[Data listing]
* start *
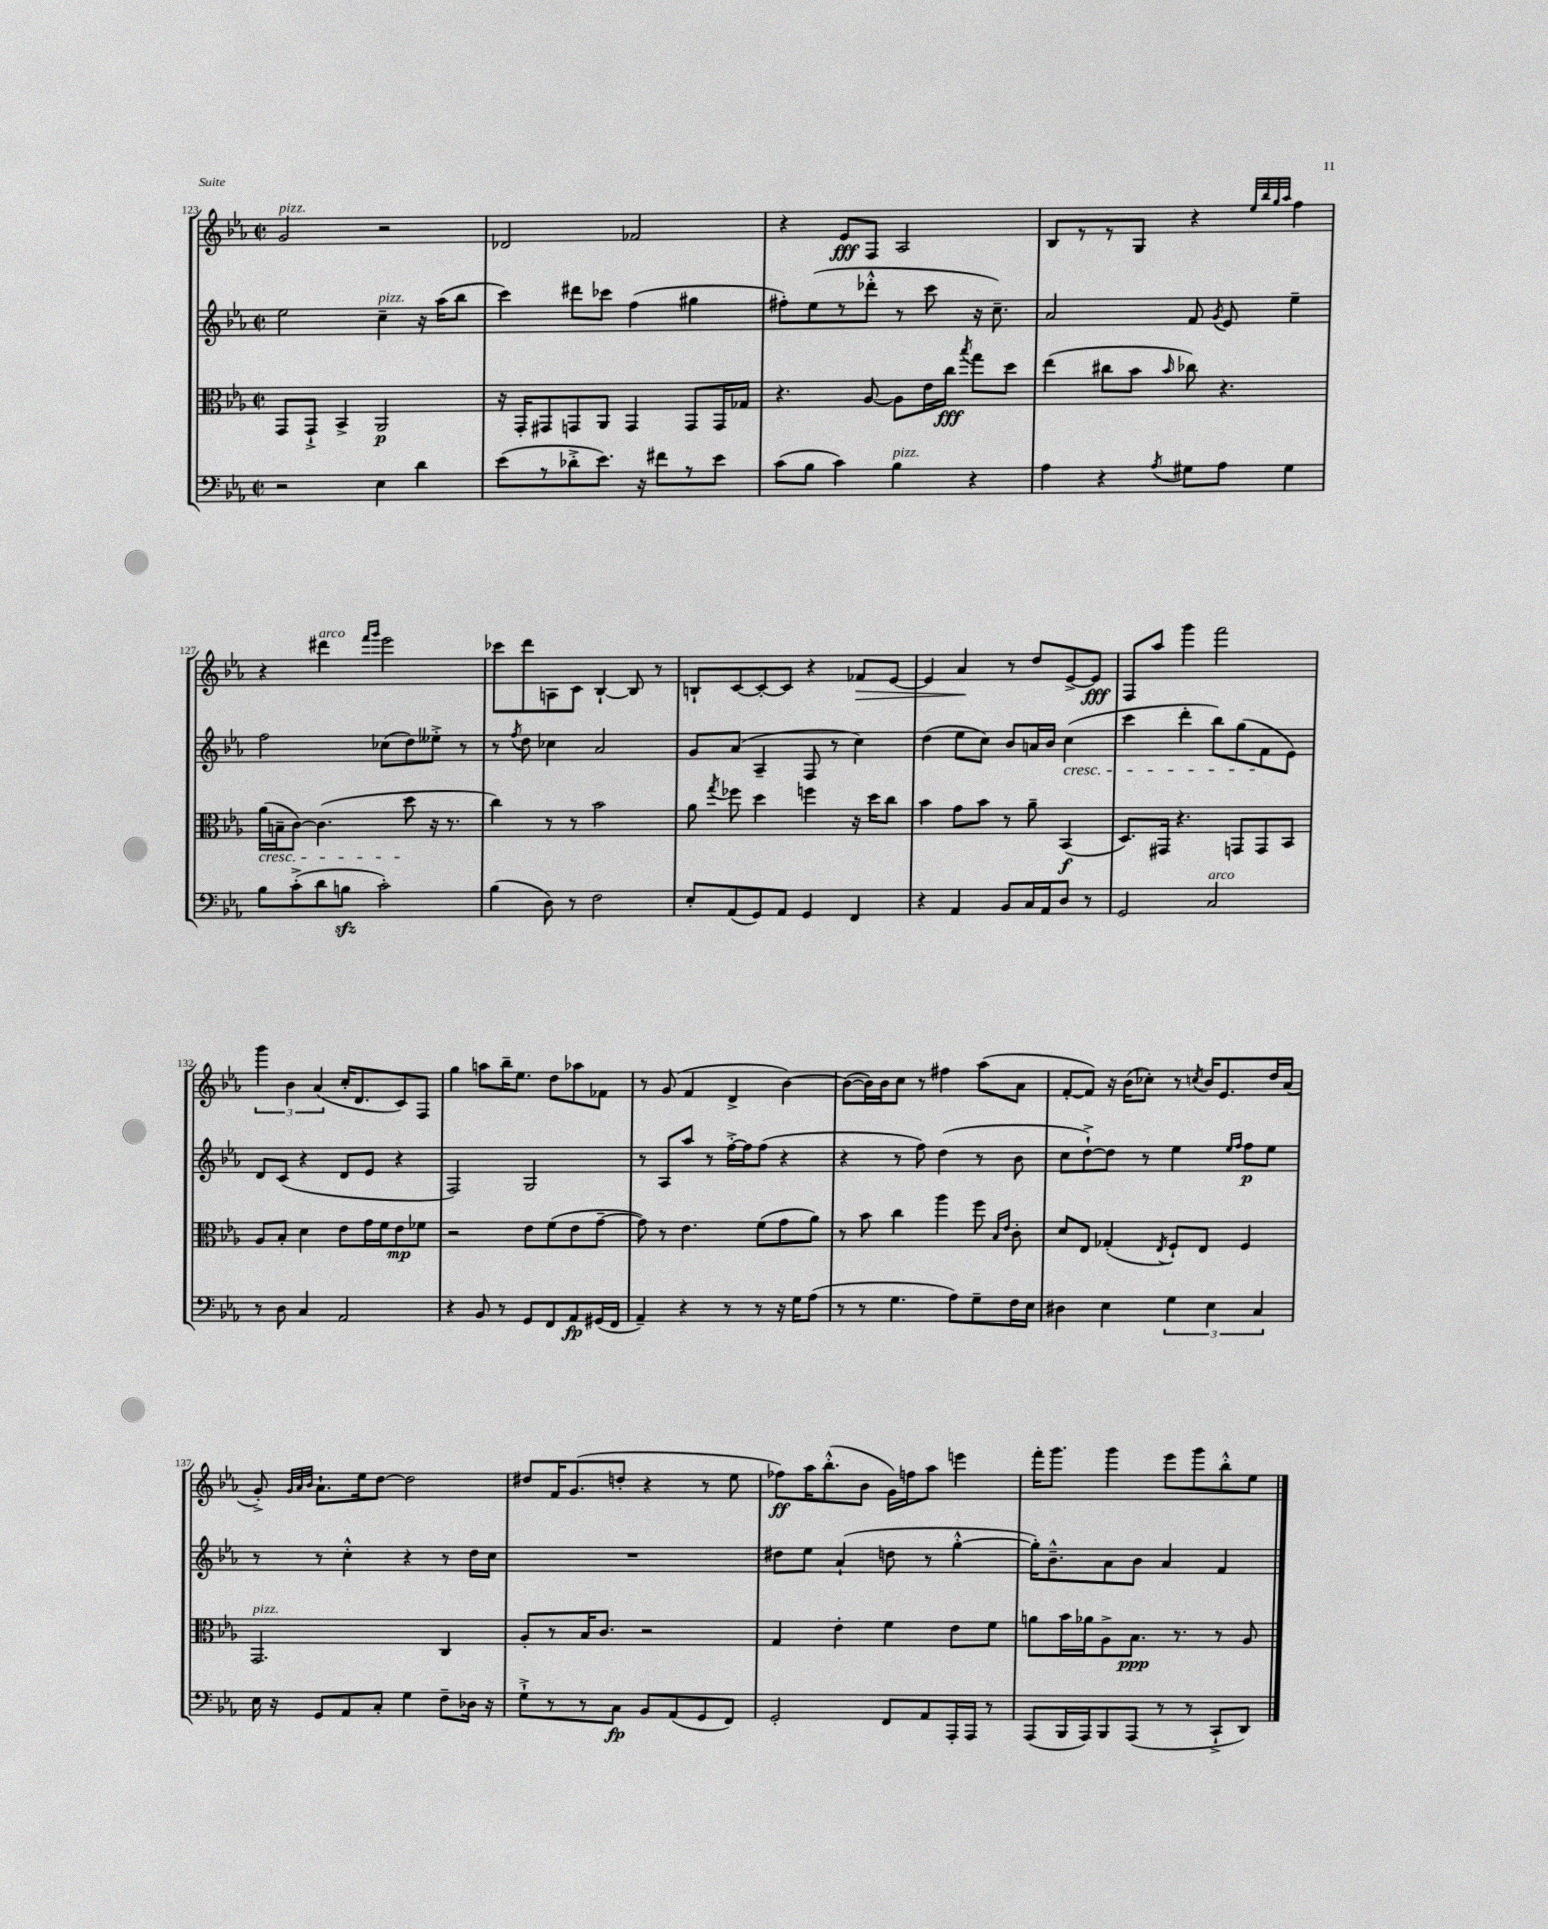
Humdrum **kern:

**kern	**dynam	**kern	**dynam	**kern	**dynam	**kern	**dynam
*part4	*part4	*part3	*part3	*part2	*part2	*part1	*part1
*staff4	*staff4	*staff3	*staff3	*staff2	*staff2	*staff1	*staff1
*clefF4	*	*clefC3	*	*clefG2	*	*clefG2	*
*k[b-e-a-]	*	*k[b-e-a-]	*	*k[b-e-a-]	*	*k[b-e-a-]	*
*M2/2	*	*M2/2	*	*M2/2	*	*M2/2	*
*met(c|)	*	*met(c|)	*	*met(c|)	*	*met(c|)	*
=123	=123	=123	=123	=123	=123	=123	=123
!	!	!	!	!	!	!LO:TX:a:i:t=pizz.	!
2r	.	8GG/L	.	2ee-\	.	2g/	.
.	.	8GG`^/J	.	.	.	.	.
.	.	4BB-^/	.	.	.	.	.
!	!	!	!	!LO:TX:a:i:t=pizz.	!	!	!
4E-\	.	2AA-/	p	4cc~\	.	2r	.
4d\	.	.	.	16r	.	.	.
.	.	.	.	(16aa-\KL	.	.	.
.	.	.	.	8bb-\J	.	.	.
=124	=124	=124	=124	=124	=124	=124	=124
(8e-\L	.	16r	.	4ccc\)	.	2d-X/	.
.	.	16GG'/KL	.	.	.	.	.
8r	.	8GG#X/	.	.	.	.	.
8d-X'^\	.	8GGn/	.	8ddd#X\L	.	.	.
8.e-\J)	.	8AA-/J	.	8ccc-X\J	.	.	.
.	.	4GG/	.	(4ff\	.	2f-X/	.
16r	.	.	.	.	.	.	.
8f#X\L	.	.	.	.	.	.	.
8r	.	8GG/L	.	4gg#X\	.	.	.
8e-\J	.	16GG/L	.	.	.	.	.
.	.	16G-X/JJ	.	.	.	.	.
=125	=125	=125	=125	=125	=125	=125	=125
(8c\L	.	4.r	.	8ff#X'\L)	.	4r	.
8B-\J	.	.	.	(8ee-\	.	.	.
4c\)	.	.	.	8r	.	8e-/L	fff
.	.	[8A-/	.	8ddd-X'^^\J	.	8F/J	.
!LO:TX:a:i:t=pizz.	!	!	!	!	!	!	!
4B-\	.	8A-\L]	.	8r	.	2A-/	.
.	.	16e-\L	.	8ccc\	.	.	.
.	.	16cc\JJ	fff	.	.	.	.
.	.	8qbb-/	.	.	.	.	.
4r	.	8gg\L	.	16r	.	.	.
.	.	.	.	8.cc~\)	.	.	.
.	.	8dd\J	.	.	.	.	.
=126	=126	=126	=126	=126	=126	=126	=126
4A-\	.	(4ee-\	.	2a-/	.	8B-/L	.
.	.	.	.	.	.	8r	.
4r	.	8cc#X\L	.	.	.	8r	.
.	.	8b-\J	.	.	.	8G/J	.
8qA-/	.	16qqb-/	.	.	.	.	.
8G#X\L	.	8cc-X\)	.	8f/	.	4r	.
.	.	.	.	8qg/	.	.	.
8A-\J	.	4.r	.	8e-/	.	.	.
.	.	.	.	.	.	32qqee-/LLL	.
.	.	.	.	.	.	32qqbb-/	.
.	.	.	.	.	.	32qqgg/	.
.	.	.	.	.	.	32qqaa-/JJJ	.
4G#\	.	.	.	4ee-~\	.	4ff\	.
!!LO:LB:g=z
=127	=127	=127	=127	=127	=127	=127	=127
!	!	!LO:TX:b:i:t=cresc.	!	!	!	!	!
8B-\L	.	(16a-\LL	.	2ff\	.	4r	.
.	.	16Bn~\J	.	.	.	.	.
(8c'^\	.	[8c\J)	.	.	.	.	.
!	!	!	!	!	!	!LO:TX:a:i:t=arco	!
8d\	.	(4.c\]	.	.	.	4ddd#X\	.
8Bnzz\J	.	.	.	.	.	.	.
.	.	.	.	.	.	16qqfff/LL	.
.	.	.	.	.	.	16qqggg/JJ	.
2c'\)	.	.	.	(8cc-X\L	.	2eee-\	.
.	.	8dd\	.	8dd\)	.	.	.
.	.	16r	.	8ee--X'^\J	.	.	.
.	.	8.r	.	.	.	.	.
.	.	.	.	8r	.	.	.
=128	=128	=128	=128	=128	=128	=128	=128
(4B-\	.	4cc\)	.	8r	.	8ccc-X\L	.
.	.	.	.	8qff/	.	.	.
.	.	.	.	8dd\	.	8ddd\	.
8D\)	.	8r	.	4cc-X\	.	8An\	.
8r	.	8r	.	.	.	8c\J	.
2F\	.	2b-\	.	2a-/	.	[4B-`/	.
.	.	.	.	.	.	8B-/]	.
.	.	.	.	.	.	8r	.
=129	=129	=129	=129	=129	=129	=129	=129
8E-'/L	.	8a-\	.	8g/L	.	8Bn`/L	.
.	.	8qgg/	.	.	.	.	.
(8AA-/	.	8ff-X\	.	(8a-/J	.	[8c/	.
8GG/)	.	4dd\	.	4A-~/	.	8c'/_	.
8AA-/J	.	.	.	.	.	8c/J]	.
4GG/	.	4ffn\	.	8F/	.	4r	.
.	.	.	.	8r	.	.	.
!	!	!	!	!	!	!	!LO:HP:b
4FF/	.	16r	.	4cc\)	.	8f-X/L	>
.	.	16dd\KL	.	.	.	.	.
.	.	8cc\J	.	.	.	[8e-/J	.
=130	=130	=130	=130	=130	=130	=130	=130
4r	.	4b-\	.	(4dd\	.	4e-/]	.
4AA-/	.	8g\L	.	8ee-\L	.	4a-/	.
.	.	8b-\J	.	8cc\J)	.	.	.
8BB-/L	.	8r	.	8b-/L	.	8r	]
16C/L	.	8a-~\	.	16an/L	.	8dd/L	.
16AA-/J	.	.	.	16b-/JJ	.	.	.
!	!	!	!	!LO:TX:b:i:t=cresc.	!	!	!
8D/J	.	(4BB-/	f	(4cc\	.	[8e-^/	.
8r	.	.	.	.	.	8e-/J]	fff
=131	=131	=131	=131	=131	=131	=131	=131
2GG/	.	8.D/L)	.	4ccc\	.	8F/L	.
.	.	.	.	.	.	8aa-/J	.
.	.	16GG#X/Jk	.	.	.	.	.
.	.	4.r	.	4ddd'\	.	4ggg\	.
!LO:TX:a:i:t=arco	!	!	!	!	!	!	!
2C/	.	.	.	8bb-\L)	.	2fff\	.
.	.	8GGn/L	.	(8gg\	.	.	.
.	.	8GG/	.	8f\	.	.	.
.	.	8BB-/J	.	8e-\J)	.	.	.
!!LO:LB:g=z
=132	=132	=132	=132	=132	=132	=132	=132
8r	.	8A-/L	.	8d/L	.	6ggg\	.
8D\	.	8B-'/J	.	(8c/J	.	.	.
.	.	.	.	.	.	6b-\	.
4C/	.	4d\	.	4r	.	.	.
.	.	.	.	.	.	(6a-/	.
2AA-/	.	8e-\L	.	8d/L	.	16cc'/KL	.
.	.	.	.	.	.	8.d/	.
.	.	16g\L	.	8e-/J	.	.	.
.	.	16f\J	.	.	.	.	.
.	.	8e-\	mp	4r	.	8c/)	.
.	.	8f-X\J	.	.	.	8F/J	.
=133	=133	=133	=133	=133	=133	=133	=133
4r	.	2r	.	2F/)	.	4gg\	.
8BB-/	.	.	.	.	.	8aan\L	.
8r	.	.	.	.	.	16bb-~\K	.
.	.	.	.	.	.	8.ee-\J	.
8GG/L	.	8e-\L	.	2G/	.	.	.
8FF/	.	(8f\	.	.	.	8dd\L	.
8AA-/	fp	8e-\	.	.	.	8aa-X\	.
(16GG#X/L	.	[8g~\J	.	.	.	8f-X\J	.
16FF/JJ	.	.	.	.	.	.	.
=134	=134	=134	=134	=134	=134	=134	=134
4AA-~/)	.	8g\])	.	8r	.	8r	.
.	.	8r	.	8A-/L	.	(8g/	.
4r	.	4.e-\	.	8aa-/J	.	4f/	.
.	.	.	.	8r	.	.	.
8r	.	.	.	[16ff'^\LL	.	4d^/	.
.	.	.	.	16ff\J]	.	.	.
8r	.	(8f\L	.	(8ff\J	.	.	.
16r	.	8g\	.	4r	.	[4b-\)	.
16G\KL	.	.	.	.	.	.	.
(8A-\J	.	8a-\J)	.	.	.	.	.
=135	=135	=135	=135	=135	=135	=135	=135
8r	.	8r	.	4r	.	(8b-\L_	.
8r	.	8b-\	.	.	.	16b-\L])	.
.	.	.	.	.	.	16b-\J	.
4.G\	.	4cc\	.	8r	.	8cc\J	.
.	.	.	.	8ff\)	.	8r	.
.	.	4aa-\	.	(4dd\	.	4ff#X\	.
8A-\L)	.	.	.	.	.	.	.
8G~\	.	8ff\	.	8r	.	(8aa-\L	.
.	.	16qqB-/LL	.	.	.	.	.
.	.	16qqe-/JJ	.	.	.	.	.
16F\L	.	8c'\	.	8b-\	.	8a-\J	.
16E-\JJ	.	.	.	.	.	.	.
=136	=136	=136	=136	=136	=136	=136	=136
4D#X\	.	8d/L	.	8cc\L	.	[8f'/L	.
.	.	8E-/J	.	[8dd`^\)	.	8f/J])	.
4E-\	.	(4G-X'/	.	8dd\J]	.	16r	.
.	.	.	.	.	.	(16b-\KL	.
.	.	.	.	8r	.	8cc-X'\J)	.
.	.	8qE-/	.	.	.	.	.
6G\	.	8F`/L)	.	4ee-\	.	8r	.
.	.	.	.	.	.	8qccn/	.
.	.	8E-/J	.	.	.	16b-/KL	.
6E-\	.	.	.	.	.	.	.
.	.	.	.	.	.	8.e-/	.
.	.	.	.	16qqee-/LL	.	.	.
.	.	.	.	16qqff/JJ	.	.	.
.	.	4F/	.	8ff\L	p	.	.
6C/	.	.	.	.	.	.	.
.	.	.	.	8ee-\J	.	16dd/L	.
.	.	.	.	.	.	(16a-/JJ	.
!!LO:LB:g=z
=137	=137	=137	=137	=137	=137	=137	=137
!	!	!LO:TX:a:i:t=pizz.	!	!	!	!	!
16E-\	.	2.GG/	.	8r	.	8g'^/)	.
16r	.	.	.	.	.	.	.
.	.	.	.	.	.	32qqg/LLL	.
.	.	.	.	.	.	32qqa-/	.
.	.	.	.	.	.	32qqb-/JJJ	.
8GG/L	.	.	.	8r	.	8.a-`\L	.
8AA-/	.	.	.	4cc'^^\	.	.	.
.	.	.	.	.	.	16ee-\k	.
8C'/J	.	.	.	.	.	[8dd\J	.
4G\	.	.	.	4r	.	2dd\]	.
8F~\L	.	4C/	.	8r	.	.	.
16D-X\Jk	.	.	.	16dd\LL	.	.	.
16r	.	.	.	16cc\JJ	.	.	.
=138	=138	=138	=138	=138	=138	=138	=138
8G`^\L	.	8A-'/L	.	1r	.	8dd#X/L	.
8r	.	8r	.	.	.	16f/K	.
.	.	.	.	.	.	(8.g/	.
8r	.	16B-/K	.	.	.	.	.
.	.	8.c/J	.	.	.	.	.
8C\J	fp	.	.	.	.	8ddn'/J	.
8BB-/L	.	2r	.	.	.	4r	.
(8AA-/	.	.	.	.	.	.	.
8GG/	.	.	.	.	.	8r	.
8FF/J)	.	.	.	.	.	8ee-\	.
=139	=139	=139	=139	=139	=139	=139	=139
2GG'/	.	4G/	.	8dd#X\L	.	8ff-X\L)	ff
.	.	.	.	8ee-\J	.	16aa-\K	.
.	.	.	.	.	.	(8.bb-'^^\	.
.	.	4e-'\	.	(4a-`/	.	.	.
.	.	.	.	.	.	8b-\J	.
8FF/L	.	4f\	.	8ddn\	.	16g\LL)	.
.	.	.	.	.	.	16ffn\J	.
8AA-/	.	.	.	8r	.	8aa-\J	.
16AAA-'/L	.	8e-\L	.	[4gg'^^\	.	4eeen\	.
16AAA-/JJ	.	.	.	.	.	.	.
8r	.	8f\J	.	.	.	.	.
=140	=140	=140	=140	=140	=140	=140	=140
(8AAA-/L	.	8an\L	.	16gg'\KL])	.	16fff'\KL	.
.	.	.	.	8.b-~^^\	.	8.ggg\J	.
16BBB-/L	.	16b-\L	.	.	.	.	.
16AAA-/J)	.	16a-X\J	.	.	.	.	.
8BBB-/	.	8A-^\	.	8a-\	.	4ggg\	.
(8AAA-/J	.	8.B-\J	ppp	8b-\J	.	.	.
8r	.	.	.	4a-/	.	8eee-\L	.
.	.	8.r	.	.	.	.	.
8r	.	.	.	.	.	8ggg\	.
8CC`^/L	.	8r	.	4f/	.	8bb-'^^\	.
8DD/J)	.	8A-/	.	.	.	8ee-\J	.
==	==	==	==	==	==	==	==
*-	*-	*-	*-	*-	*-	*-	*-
* end *
### Aim of the exercise
Please identify every line of the data listing above that contains the string "pizz", treating uppercase and lowercase as different, and copy each one out.

### Exercise response
!	!	!	!	!	!	!LO:TX:a:i:t=pizz.	!
!	!	!	!	!LO:TX:a:i:t=pizz.	!	!	!
!LO:TX:a:i:t=pizz.	!	!	!	!	!	!	!
!	!	!LO:TX:a:i:t=pizz.	!	!	!	!	!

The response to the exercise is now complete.